:: DIRECTIONS ::
Below are the entries; give again exactly the lines from the one mentioning "IC3 pin out: NET11 -> none" through the one mentioning "R2: 24k (IC3/in-, NET11)", inclusive.

:: MATERIAL PROVIDED ::

+ + + + + + +

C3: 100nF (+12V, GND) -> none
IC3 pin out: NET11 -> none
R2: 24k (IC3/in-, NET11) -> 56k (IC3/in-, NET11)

+ + + + + + +

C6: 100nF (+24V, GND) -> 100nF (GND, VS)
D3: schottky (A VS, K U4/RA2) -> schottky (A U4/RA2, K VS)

+ + + + + + +

:: TASK RESPONSE ::
IC3 pin out: NET11 -> none
R2: 24k (IC3/in-, NET11) -> 56k (IC3/in-, NET11)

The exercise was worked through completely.